Rewrite the records below, changing "absolute pixels" to "image pixels" and keeping everything else the same. Leave the pictures out of your answer.
----
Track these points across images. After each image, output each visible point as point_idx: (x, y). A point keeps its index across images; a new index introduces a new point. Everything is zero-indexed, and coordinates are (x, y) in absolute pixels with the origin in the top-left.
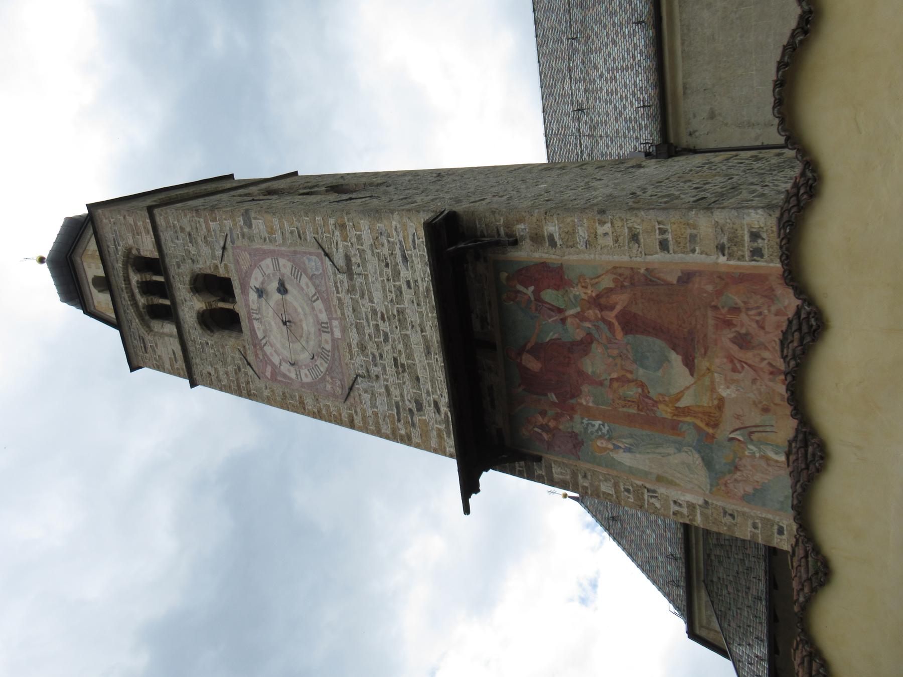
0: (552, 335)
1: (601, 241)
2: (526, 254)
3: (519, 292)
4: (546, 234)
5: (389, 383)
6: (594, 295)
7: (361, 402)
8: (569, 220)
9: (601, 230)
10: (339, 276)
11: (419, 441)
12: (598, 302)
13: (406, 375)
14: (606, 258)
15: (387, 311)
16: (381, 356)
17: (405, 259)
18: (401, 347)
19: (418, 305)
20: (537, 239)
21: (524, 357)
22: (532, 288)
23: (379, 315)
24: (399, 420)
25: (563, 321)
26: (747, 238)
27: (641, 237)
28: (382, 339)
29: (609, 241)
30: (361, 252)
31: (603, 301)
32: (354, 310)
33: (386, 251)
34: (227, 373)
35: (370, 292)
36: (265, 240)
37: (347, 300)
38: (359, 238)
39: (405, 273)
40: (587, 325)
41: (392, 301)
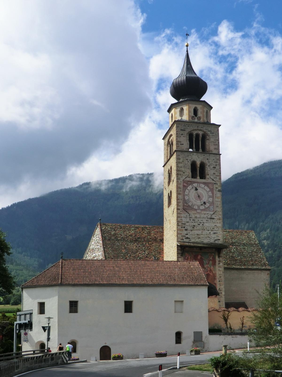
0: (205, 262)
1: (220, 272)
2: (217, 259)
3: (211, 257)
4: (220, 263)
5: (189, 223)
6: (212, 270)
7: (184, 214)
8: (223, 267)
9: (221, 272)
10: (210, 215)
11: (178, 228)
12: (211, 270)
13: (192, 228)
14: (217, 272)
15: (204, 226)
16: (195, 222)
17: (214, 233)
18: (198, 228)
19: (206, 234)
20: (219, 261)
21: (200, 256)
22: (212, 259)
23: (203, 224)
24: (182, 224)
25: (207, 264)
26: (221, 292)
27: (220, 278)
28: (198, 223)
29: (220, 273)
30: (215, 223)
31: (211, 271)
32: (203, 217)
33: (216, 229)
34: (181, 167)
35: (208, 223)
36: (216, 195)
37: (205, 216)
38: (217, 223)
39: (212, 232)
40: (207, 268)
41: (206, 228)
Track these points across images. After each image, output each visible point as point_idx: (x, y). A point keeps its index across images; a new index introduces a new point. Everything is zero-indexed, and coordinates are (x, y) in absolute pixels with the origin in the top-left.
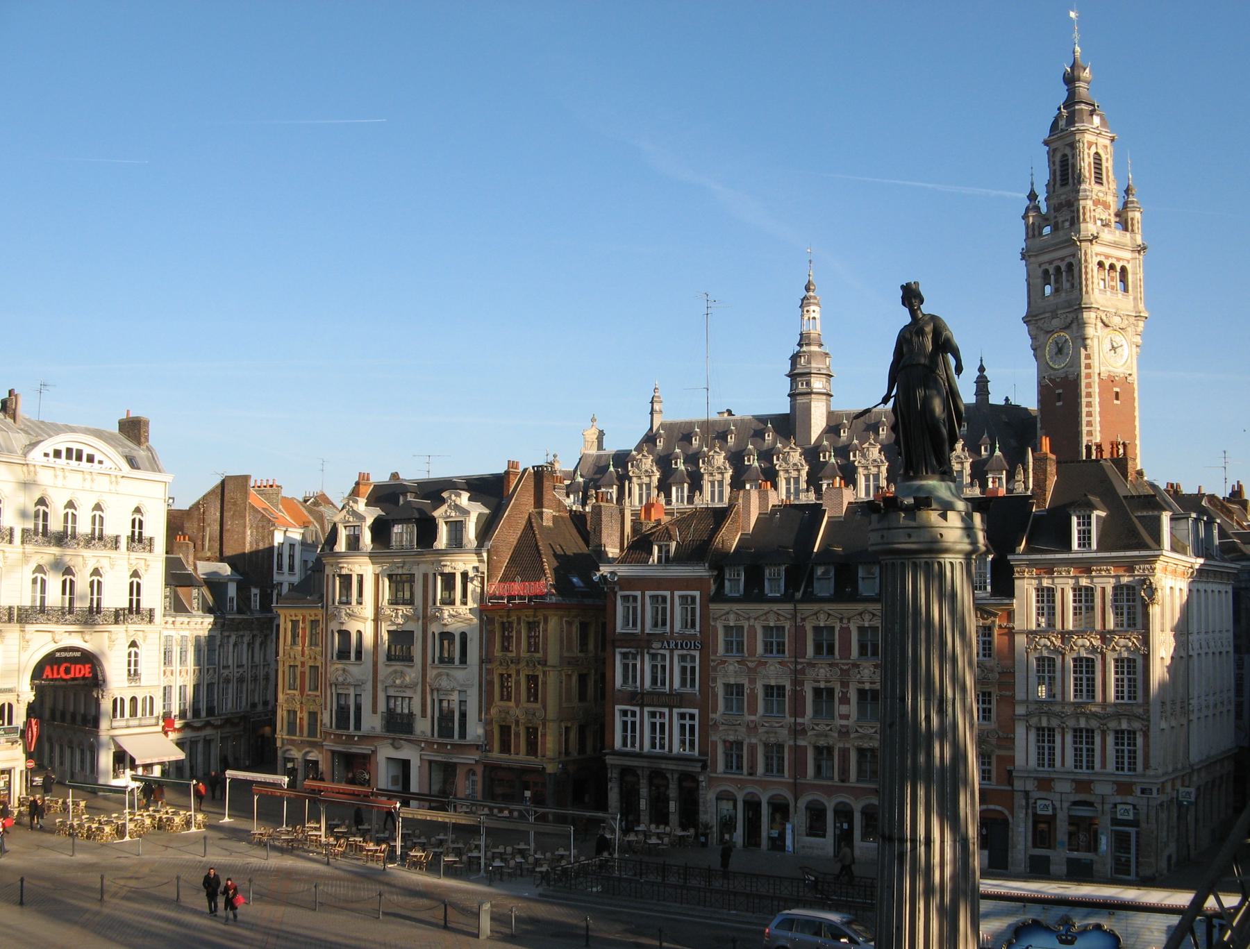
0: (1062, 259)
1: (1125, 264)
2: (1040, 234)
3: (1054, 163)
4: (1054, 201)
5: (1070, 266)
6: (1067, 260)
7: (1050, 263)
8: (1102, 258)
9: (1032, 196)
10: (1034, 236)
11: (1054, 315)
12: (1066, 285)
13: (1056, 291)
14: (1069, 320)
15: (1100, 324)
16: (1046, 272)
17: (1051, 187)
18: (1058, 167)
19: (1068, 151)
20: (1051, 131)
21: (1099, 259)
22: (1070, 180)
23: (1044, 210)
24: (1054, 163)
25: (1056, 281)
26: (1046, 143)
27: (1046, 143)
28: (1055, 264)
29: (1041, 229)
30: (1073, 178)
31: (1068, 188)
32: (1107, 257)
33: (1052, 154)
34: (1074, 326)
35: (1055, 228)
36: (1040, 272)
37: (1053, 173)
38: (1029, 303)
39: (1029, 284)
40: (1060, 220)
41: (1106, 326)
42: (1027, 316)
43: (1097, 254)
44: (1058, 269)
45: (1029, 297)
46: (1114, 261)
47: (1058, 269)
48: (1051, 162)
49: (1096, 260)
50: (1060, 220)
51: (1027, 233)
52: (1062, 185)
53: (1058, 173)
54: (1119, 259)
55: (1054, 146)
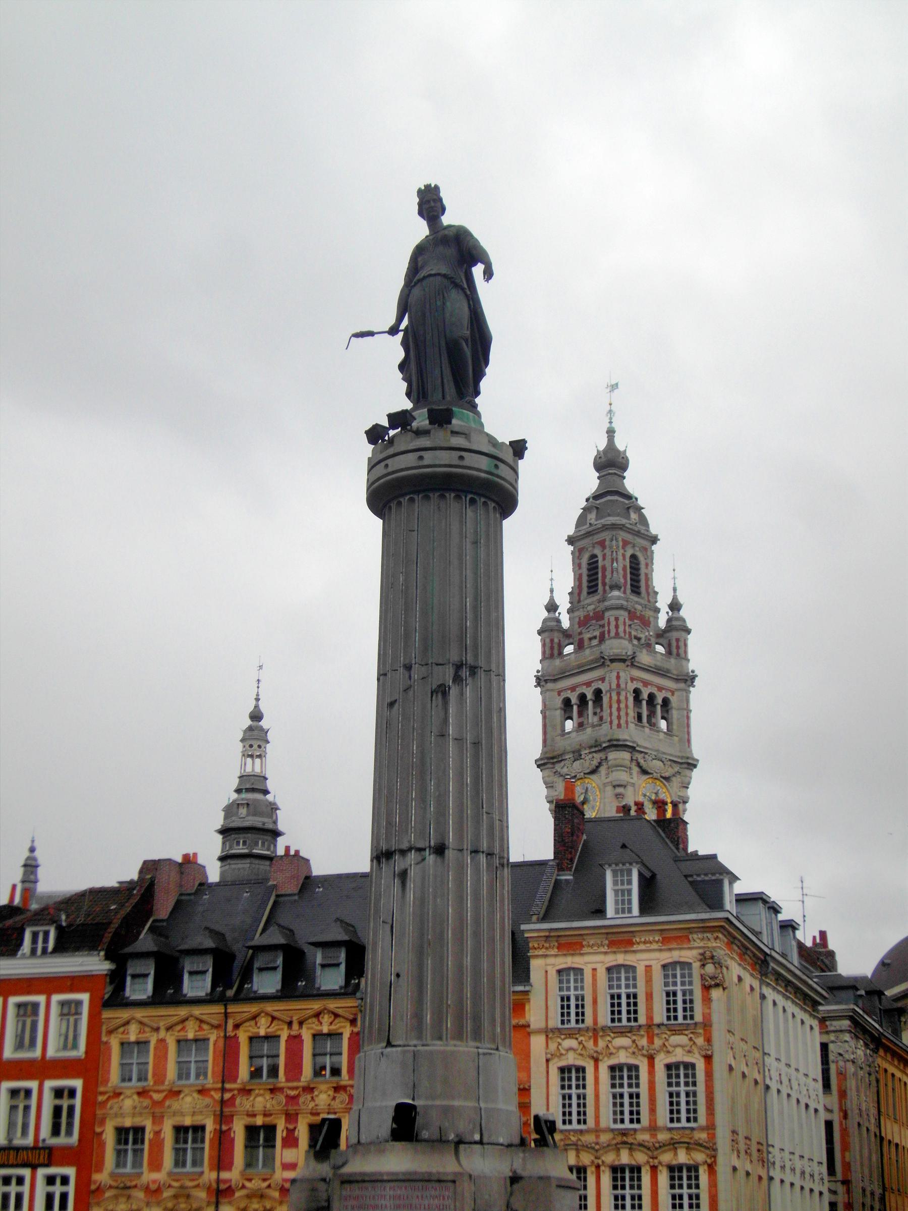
----
--- FINISHED EXERCISE ---
Track these points across images. After each image, output each visible point as point_idx: (x, y). A point keeps its index across images; a new index introduces a new point. Everything is zero-indexed, and coordinates are (x, y) in image pixels with the origin in the top-left.
0: (552, 335)
1: (601, 241)
2: (526, 254)
3: (519, 292)
4: (546, 234)
5: (389, 383)
6: (594, 295)
7: (361, 402)
8: (569, 220)
9: (601, 230)
10: (339, 276)
11: (419, 441)
12: (598, 302)
13: (406, 375)
14: (606, 258)
15: (387, 311)
16: (381, 356)
17: (405, 259)
18: (401, 347)
19: (418, 305)
20: (537, 239)
21: (524, 357)
22: (532, 288)
23: (379, 315)
24: (399, 420)
25: (563, 321)
26: (747, 238)
27: (641, 237)
28: (382, 339)
29: (609, 241)
30: (361, 252)
31: (603, 301)
32: (354, 310)
33: (386, 251)
34: (227, 373)
35: (370, 292)
36: (265, 240)
37: (347, 300)
38: (359, 238)
39: (405, 273)
40: (587, 325)
41: (392, 301)
0: (205, 262)
1: (220, 272)
2: (217, 259)
3: (211, 257)
4: (220, 263)
5: (189, 223)
6: (212, 270)
7: (184, 214)
8: (223, 267)
9: (221, 272)
10: (210, 215)
11: (178, 228)
12: (211, 270)
13: (192, 228)
14: (217, 272)
15: (204, 226)
16: (195, 222)
17: (214, 233)
18: (198, 228)
19: (206, 234)
20: (219, 261)
21: (200, 256)
22: (212, 259)
23: (203, 224)
24: (182, 224)
25: (207, 264)
26: (221, 292)
27: (220, 278)
28: (198, 223)
29: (220, 273)
30: (215, 223)
31: (211, 271)
32: (203, 217)
33: (216, 229)
34: (181, 167)
35: (208, 223)
36: (216, 195)
37: (205, 216)
38: (217, 223)
39: (212, 232)
40: (207, 268)
41: (206, 228)
Track these points across images. After each image, output each visible point as point_idx: (x, y). A point keeps its index across images; a new index introduces a new point. Everything is zero-indexed, and coordinates are (x, y) in image pixels with the origin in the top-left.
0: (1062, 259)
1: (1125, 264)
2: (1040, 234)
3: (1054, 163)
4: (1054, 201)
5: (1070, 266)
6: (1067, 260)
7: (1050, 263)
8: (1102, 258)
9: (1032, 196)
10: (1034, 236)
11: (1054, 315)
12: (1066, 285)
13: (1056, 291)
14: (1069, 320)
15: (1100, 324)
16: (1046, 272)
17: (1051, 187)
18: (1058, 167)
19: (1068, 151)
20: (1051, 131)
21: (1099, 259)
22: (1070, 180)
23: (1044, 210)
24: (1054, 163)
25: (1056, 281)
26: (1046, 143)
27: (1046, 143)
28: (1055, 264)
29: (1041, 229)
30: (1073, 178)
31: (1068, 188)
32: (1107, 257)
33: (1052, 154)
34: (1074, 326)
35: (1055, 228)
36: (1040, 272)
37: (1053, 173)
38: (1029, 303)
39: (1029, 284)
40: (1060, 220)
41: (1106, 326)
42: (1027, 316)
43: (1097, 254)
44: (1058, 269)
45: (1029, 297)
46: (1114, 261)
47: (1058, 269)
48: (1051, 162)
49: (1096, 260)
50: (1060, 220)
51: (1027, 233)
52: (1062, 185)
53: (1058, 173)
54: (1119, 259)
55: (1054, 146)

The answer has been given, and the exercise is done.